(Task inputs Opens)

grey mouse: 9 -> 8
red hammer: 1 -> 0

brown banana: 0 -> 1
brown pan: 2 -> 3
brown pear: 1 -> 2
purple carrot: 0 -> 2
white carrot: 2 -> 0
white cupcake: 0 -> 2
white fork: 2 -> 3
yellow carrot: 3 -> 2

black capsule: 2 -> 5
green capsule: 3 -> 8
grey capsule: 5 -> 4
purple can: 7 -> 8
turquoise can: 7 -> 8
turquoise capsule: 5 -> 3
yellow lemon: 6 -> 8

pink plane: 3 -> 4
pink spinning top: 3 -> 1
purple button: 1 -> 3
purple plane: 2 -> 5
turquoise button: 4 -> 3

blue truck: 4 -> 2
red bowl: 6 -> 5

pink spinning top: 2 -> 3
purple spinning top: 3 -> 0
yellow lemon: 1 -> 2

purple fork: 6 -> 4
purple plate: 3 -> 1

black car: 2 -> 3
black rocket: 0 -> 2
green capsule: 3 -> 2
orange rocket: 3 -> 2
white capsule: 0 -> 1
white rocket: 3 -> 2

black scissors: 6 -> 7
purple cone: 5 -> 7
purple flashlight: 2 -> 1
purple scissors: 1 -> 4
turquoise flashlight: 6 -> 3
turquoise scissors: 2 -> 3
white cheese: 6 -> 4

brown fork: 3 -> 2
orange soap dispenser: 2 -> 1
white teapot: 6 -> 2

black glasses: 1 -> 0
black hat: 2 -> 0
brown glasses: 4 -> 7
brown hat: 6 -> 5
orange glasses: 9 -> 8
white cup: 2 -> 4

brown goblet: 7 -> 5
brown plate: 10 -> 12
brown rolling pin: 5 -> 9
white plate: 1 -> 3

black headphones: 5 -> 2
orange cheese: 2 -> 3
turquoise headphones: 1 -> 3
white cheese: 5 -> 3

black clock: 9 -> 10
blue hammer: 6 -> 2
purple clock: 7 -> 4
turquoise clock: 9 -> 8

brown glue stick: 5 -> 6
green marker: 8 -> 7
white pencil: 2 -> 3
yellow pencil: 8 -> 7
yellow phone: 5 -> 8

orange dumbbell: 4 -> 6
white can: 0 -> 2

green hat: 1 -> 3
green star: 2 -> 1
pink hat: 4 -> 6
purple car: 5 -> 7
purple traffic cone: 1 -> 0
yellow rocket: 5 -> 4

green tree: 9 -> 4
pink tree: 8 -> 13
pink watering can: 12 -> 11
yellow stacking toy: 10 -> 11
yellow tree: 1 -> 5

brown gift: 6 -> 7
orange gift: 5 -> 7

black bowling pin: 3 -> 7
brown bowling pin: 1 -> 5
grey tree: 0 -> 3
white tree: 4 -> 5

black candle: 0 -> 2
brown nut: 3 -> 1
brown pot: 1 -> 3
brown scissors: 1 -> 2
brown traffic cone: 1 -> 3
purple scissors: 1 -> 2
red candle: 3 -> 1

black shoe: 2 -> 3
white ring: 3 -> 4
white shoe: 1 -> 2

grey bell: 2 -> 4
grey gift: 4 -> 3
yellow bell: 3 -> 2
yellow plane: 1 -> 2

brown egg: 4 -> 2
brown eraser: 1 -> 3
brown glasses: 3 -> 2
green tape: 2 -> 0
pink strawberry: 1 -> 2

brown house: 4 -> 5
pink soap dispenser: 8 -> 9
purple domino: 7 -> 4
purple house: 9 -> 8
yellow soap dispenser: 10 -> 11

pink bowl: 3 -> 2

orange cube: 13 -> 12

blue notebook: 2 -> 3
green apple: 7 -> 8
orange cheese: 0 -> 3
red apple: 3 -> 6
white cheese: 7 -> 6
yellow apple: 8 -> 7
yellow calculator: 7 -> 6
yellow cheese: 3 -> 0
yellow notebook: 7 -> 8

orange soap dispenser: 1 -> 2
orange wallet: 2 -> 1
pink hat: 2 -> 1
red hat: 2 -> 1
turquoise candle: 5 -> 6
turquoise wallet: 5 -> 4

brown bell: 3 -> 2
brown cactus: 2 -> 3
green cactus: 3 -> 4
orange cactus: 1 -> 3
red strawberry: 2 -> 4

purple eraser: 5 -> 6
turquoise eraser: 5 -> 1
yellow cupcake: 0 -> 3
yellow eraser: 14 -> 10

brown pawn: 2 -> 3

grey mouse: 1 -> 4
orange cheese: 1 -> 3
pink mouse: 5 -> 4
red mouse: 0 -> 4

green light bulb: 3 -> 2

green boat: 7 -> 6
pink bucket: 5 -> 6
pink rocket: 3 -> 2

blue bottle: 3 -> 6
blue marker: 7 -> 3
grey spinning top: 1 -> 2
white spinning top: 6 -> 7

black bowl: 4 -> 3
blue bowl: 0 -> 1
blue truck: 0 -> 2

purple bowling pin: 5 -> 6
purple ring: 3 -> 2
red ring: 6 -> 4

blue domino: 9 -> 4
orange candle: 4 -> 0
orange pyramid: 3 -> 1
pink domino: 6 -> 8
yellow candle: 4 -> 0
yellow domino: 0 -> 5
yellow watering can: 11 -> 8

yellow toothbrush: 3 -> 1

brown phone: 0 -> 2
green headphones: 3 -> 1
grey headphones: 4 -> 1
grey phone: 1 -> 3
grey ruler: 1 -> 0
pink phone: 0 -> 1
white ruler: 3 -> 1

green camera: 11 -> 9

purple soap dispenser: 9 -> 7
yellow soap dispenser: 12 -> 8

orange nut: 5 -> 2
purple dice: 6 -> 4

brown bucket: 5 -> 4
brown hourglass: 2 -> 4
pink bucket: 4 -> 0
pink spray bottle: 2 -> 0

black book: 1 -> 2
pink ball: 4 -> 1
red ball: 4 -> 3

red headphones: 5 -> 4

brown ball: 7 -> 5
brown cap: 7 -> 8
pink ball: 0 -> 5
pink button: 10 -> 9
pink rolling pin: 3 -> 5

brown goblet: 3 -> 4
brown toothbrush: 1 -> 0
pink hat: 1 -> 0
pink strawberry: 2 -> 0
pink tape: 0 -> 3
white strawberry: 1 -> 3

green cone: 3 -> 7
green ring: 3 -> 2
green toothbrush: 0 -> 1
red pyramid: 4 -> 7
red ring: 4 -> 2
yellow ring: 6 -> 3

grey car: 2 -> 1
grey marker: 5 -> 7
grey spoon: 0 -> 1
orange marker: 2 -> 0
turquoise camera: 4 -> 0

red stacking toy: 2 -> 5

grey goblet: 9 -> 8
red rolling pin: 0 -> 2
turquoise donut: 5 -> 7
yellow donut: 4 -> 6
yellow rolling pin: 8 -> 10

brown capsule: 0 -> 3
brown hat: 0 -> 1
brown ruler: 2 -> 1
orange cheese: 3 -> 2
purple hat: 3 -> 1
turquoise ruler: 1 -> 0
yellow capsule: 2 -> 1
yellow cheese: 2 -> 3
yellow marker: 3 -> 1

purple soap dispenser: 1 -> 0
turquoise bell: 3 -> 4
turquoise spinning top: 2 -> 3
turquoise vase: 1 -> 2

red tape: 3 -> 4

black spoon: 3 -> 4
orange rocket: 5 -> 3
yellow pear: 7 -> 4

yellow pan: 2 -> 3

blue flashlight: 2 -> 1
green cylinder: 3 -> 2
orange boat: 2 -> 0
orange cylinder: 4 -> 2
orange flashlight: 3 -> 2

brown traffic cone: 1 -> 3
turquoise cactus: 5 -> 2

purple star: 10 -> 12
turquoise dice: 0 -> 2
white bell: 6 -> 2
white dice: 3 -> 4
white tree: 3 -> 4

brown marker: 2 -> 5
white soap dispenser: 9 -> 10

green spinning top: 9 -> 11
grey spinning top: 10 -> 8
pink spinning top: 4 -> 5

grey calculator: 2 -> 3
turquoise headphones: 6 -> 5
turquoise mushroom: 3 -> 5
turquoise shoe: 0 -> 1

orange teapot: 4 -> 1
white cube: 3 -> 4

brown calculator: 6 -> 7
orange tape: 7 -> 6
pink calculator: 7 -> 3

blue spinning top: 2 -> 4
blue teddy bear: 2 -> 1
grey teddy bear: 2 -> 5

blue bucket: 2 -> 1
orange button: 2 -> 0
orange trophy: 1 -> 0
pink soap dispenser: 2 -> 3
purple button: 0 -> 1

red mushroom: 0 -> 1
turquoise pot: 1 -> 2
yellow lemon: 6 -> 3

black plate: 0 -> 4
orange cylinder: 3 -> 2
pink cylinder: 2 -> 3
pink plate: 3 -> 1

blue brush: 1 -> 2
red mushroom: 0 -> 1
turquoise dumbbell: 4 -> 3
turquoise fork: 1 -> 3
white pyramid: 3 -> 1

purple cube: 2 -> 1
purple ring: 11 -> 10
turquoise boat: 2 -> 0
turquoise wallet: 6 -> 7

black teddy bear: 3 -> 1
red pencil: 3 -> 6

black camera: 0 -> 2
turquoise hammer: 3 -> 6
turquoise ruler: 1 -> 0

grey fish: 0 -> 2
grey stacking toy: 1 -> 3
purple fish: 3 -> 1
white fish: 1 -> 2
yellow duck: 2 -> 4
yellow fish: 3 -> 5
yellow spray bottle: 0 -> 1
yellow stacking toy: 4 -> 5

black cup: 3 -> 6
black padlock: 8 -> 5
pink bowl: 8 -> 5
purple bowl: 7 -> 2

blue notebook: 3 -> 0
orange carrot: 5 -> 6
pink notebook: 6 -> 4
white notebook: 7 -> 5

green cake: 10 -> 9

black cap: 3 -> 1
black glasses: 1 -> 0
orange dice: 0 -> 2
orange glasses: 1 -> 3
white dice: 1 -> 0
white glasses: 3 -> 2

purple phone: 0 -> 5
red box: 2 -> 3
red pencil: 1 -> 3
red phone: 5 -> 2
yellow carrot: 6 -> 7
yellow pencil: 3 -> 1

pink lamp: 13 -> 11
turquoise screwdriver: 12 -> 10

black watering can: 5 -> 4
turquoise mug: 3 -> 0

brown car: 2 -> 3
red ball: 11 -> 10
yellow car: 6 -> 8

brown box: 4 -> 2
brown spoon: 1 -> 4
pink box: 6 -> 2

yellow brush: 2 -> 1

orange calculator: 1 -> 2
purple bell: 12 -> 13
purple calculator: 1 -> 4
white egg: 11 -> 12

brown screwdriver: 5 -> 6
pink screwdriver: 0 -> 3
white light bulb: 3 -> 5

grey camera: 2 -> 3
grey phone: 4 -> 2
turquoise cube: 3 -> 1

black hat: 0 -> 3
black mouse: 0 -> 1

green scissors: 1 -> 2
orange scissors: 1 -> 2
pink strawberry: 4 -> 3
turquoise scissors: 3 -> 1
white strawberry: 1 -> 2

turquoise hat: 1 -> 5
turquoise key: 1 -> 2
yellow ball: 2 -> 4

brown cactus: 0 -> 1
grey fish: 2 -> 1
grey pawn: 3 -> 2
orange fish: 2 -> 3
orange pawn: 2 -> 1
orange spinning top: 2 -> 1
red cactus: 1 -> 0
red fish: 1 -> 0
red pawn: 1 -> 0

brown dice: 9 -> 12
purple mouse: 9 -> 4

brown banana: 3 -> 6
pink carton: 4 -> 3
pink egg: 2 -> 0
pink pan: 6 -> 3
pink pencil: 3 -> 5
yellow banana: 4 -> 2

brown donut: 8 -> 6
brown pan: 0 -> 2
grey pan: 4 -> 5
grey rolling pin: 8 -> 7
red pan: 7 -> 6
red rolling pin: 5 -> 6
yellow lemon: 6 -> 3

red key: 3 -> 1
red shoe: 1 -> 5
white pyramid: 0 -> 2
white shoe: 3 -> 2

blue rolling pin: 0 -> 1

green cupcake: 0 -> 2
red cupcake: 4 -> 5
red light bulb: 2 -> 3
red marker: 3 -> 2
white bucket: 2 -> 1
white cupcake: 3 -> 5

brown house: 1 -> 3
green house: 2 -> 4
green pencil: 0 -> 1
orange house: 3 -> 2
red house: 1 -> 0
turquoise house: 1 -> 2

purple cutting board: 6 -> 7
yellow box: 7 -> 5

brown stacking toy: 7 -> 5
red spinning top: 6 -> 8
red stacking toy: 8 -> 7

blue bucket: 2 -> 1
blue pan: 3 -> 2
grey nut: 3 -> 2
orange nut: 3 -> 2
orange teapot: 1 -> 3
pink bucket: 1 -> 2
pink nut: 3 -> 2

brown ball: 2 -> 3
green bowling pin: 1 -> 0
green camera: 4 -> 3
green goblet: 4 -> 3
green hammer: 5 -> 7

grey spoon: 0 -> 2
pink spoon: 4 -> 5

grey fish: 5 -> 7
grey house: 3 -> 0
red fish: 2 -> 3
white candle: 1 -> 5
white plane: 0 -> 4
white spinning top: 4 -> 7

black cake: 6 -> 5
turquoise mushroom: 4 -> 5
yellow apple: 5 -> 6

(Task inputs Closes)

[Task to carry out]: Which lines above run from the one containing "yellow car: 6 -> 8" down to the one containing "turquoise scissors: 3 -> 1"? Repeat exactly those, both ends included, and nothing else.

[Finished task]:
yellow car: 6 -> 8

brown box: 4 -> 2
brown spoon: 1 -> 4
pink box: 6 -> 2

yellow brush: 2 -> 1

orange calculator: 1 -> 2
purple bell: 12 -> 13
purple calculator: 1 -> 4
white egg: 11 -> 12

brown screwdriver: 5 -> 6
pink screwdriver: 0 -> 3
white light bulb: 3 -> 5

grey camera: 2 -> 3
grey phone: 4 -> 2
turquoise cube: 3 -> 1

black hat: 0 -> 3
black mouse: 0 -> 1

green scissors: 1 -> 2
orange scissors: 1 -> 2
pink strawberry: 4 -> 3
turquoise scissors: 3 -> 1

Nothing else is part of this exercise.